=== Exercise prompt ===
The result should be a faithful copy of every entry below, with the pictures left out.

=== Working data ===
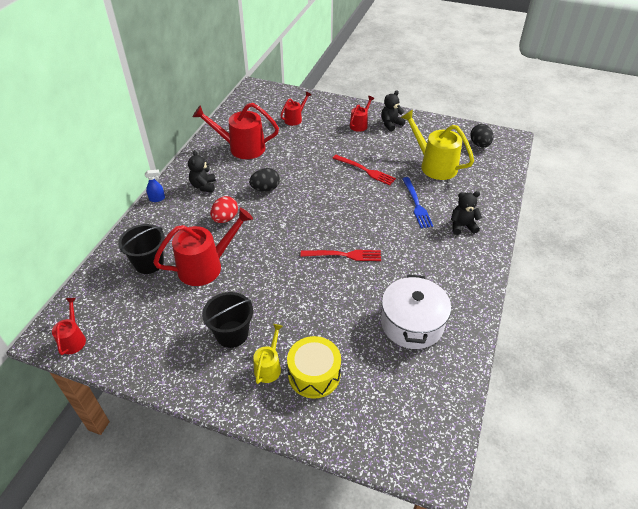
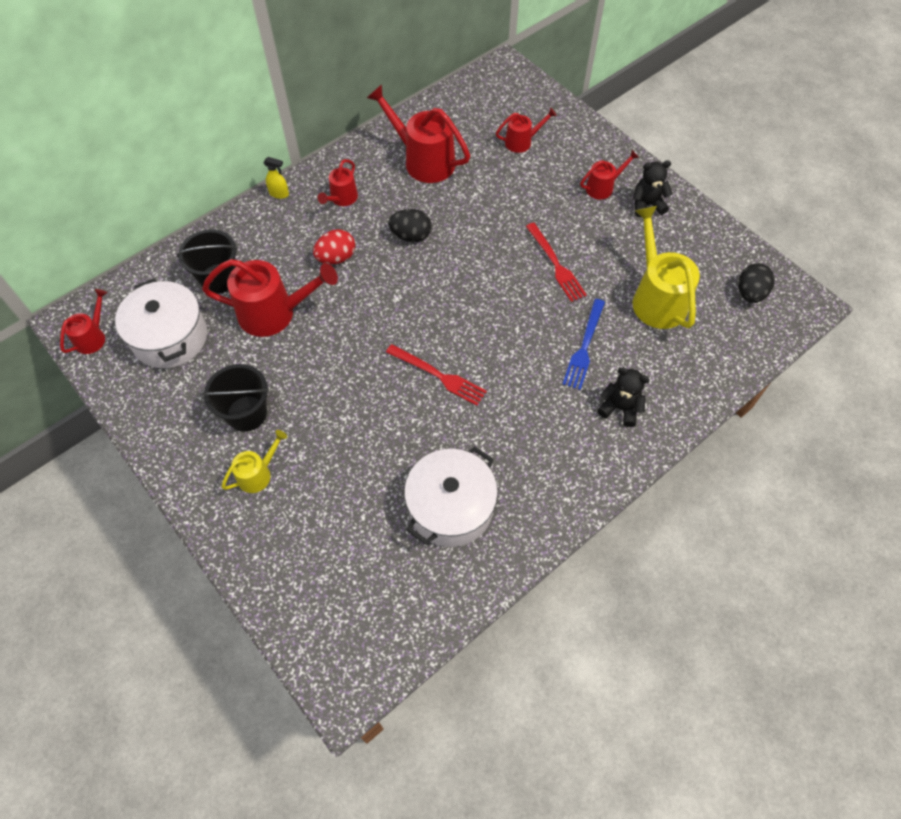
camera: 30 degrees right, 15 degrees up
(137, 313) = (170, 337): none -> white pot
(157, 199) = (279, 194): blue spray bottle -> yellow spray bottle
(203, 186) = (342, 199): black teddy bear -> red watering can
(314, 374) = (298, 509): yellow drum -> none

=== Solved exercise ===
camera: 30 degrees right, 15 degrees up
(137, 313) = (170, 337): none -> white pot
(157, 199) = (279, 194): blue spray bottle -> yellow spray bottle
(203, 186) = (342, 199): black teddy bear -> red watering can
(314, 374) = (298, 509): yellow drum -> none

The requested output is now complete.